START Provided records

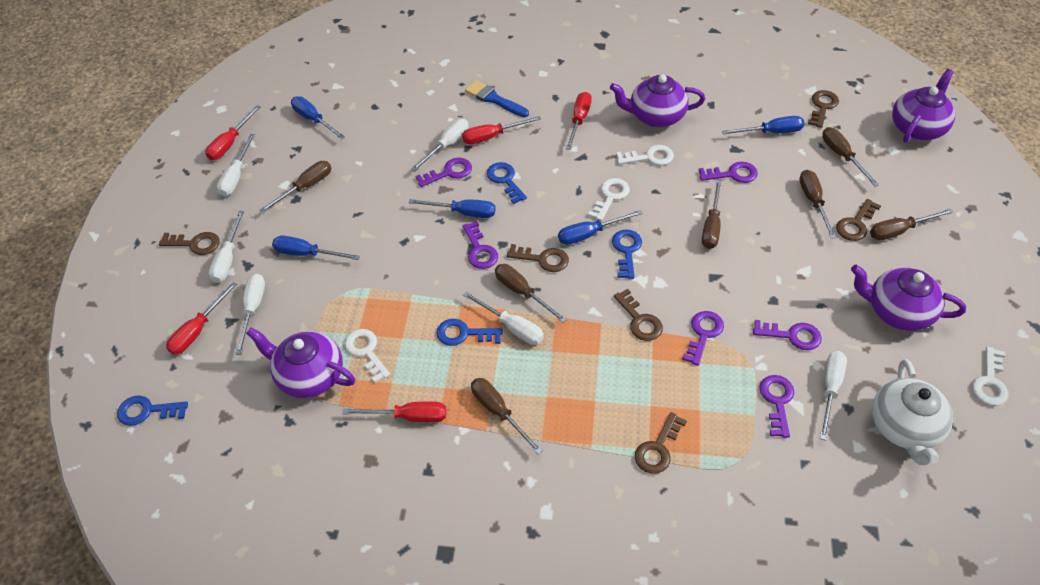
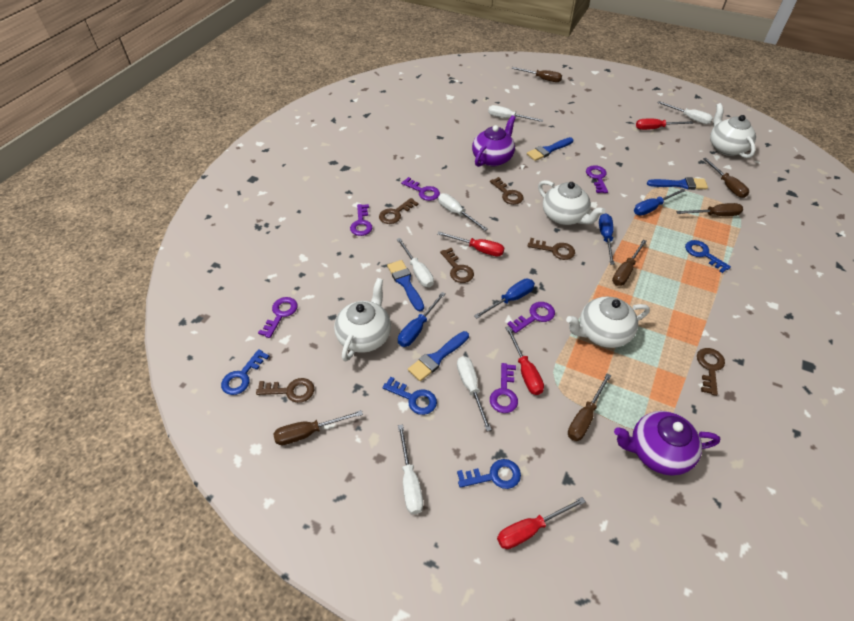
blue brush: 1 -> 4
blue screwdriver: 5 -> 4
brown screwdriver: 7 -> 6
purple teapot: 4 -> 2
red screwdriver: 5 -> 4
white key: 4 -> 0
white teapot: 1 -> 4

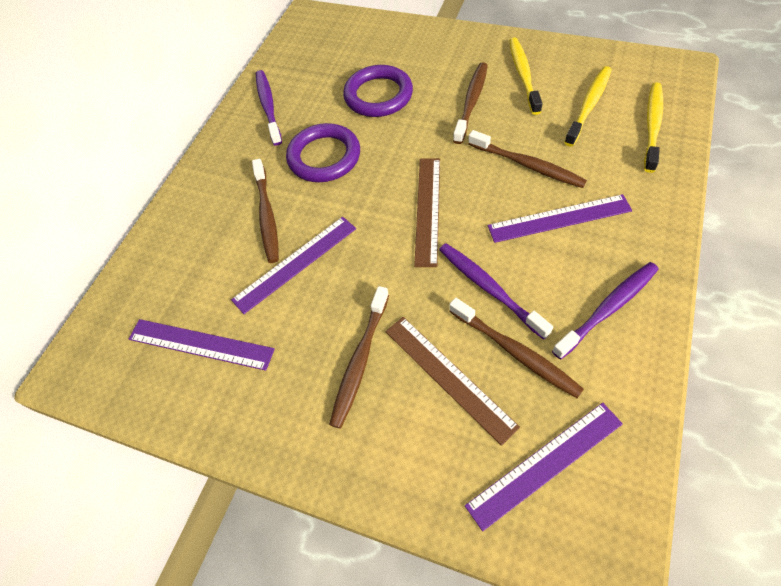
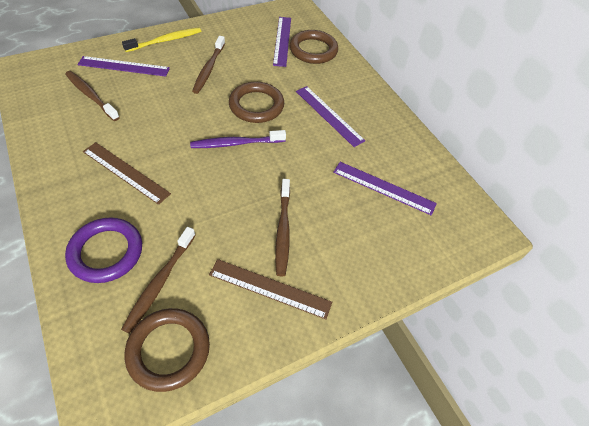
brown ring: 0 -> 3
brown toothbrush: 5 -> 4
purple ring: 2 -> 1
purple toothbrush: 3 -> 1
yellow toothbrush: 3 -> 1

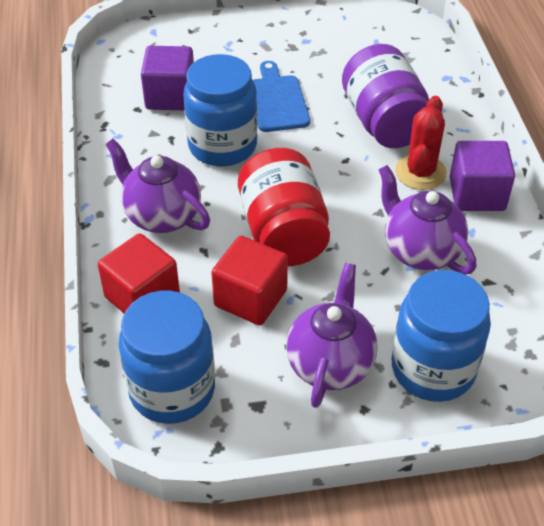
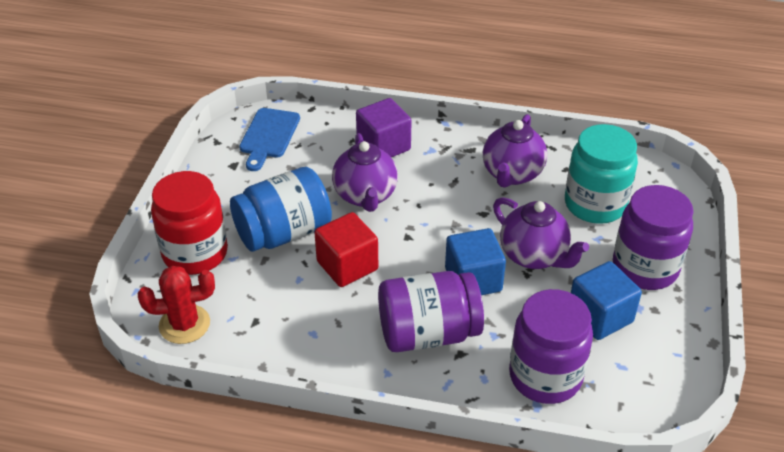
blue cube: 0 -> 2
blue jar: 3 -> 1
purple cube: 2 -> 1
purple jar: 1 -> 3
red cube: 2 -> 1
turquoise jar: 0 -> 1

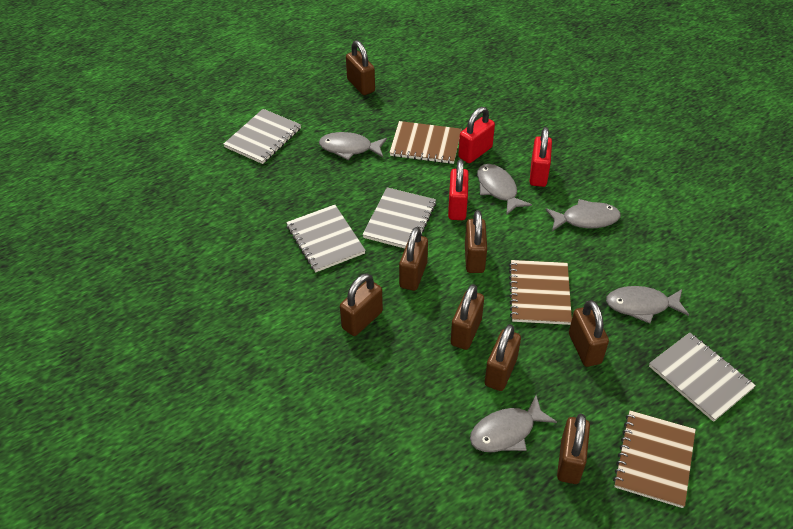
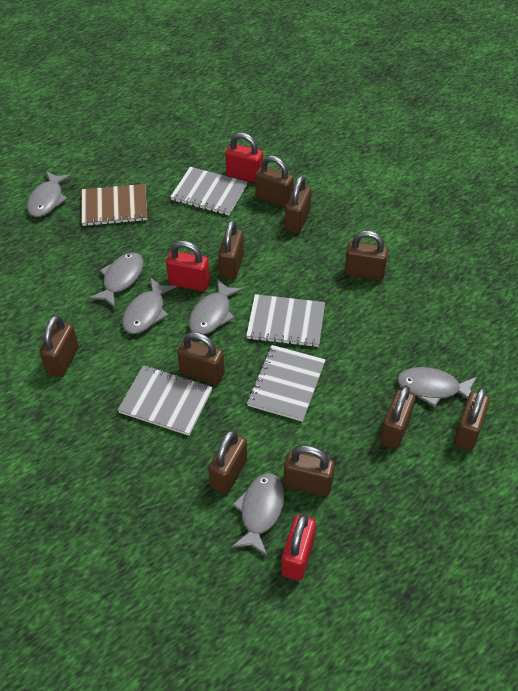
brown notebook: 3 -> 1
brown padlock: 8 -> 10
grey fish: 5 -> 6

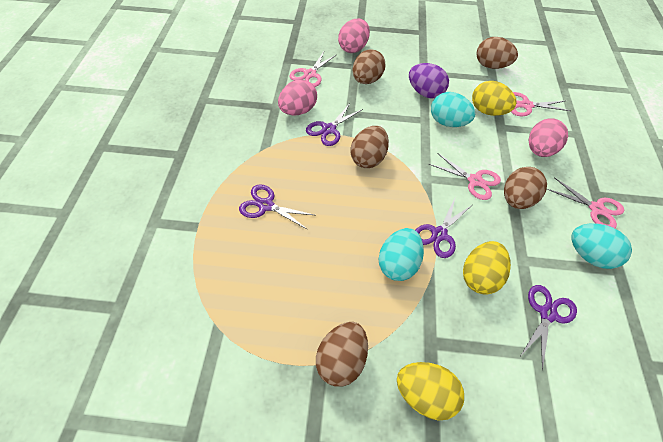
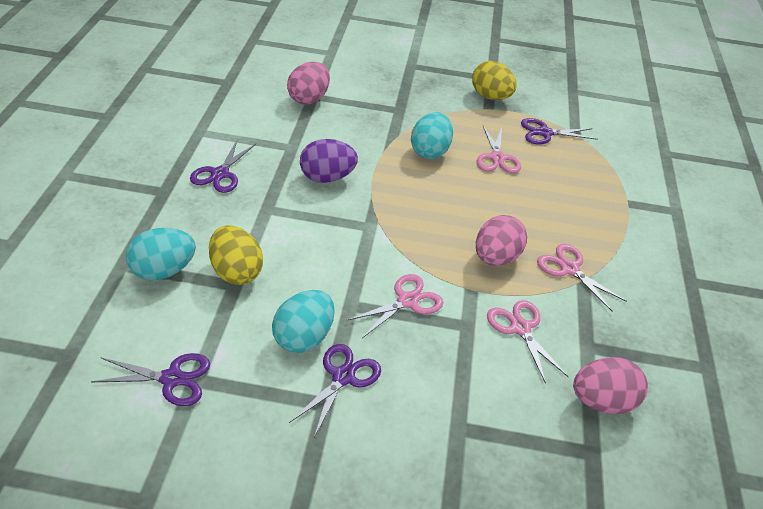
brown egg: 5 -> 0
yellow egg: 3 -> 2

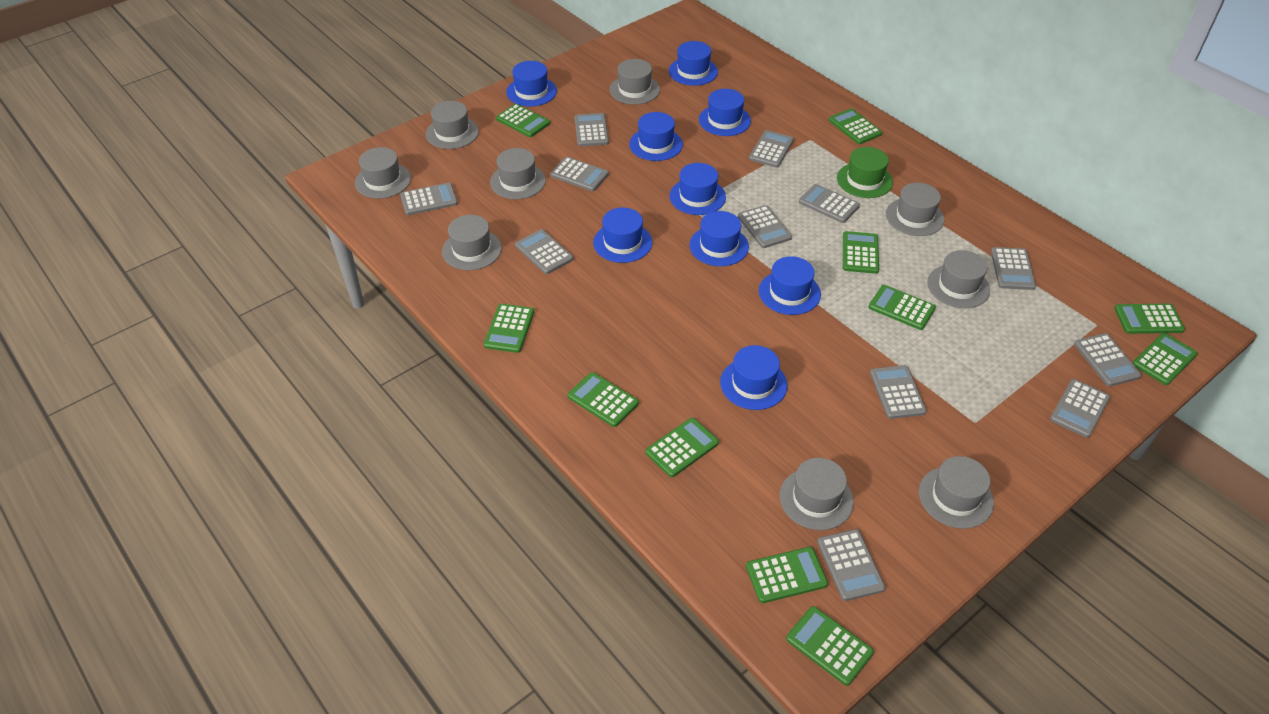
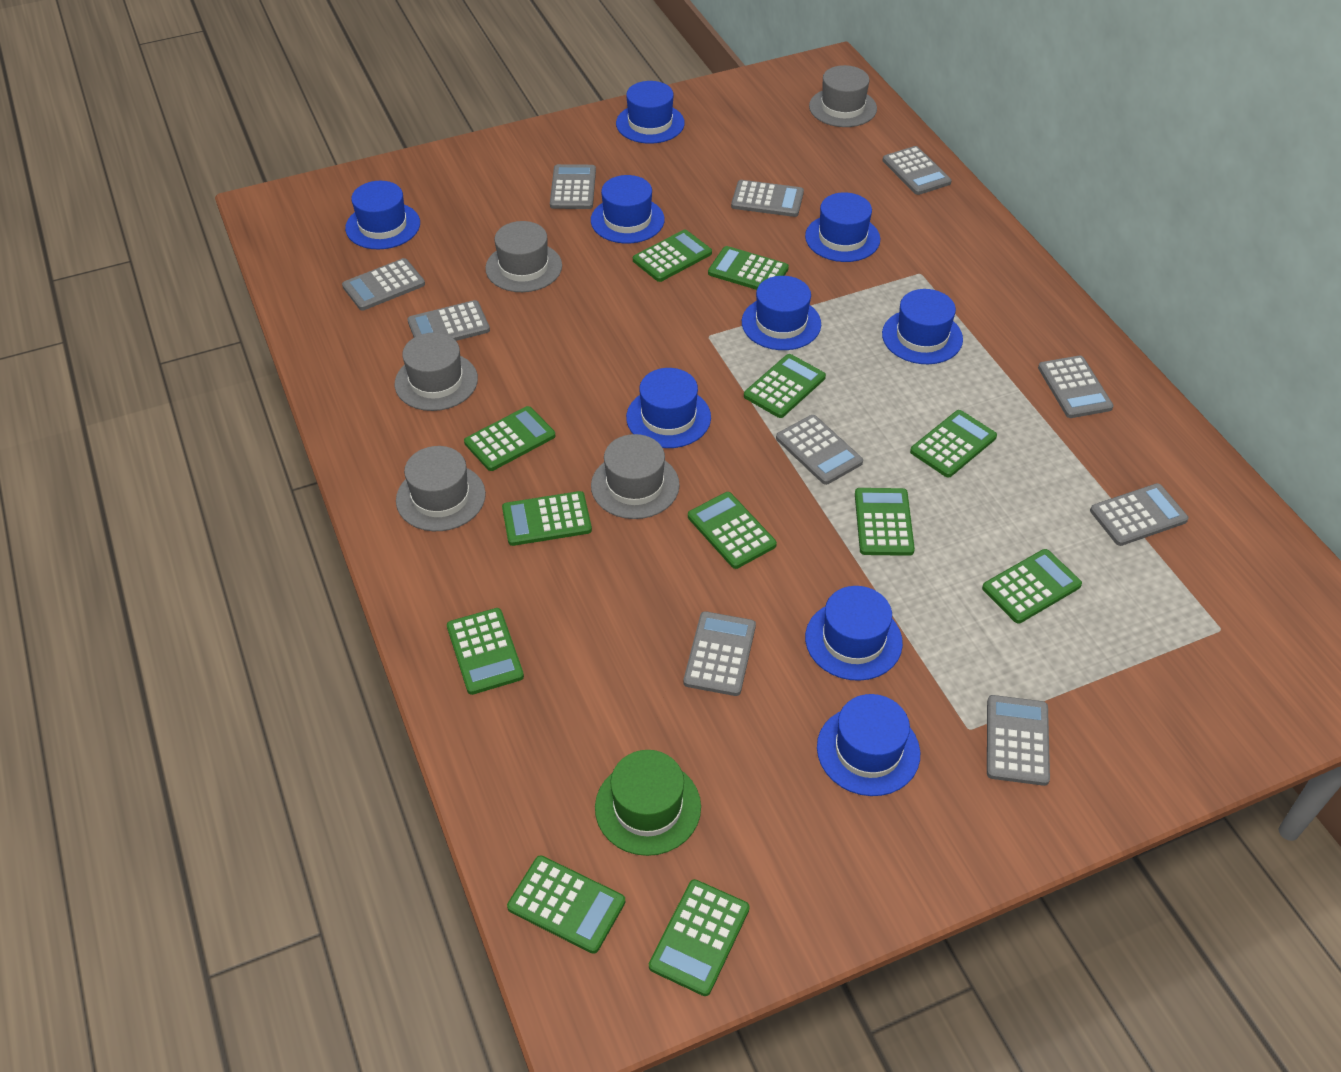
green calculator: 11 -> 12
grey calculator: 12 -> 10
grey hat: 9 -> 5

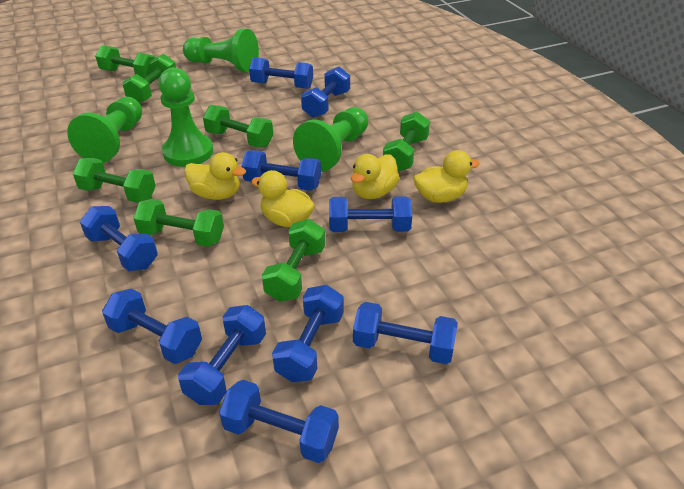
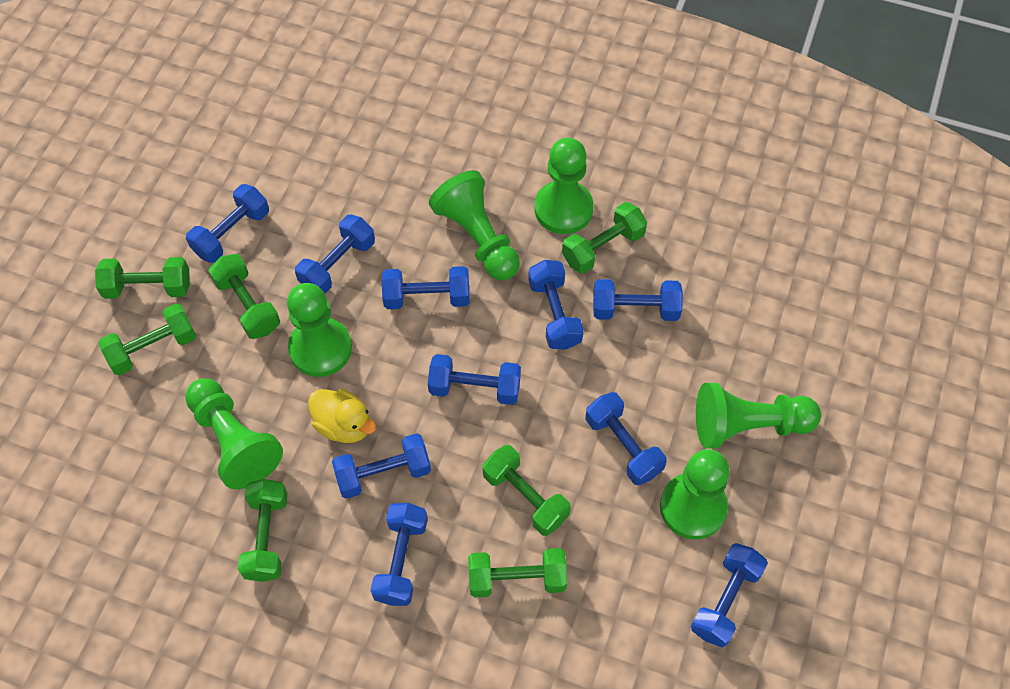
green pawn: 4 -> 6
yellow duck: 4 -> 1

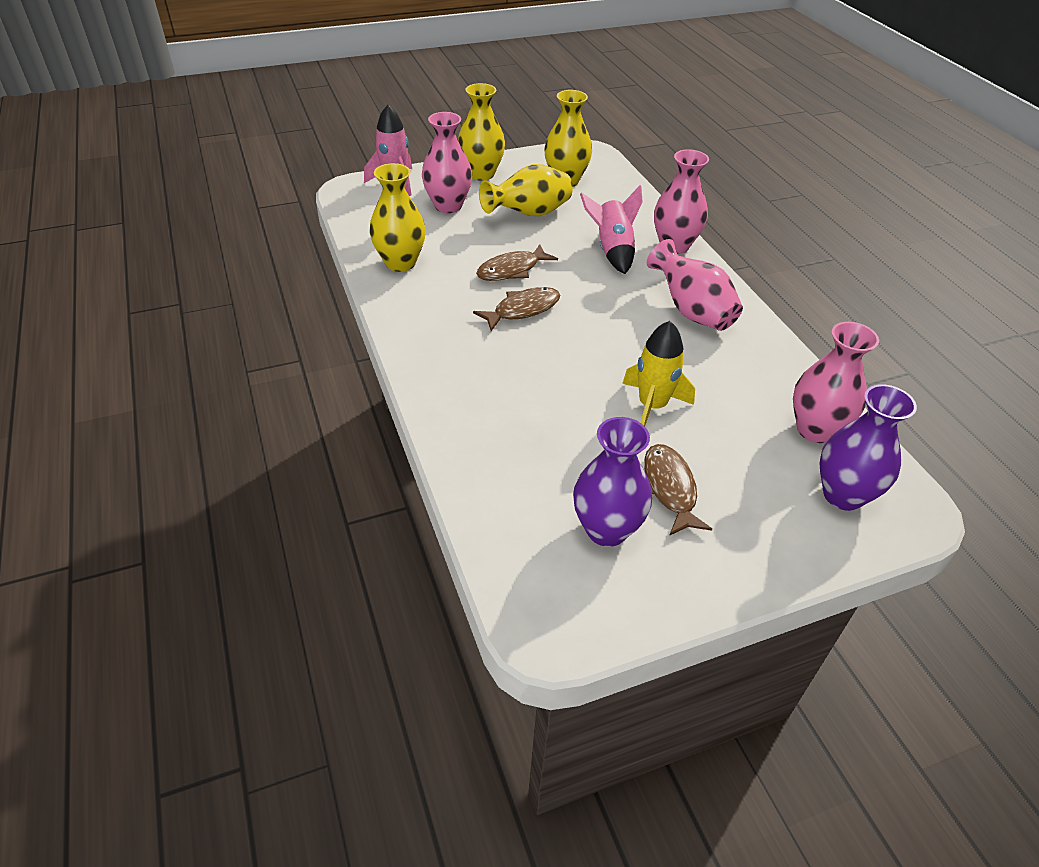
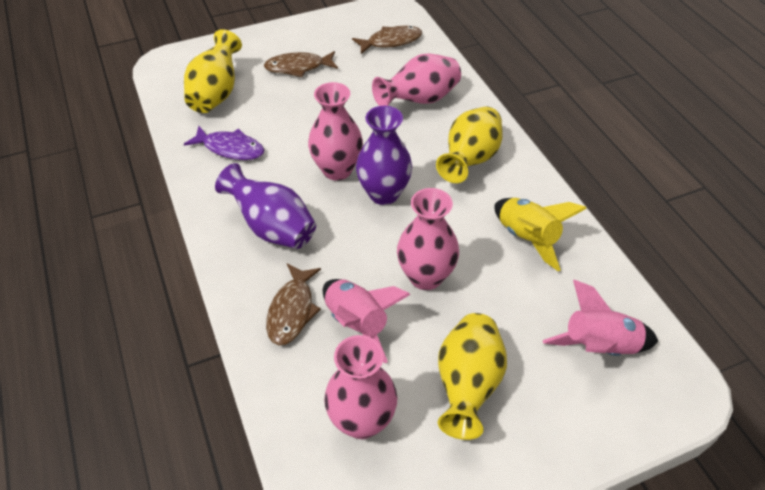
purple fish: 0 -> 1
yellow vase: 4 -> 3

END Provided records

Problem to work on: Filter the records down to the lines that contain the string "cube", and copy those lines.

Output of the exercise:
blue cube: 0 -> 2
purple cube: 2 -> 1
red cube: 2 -> 1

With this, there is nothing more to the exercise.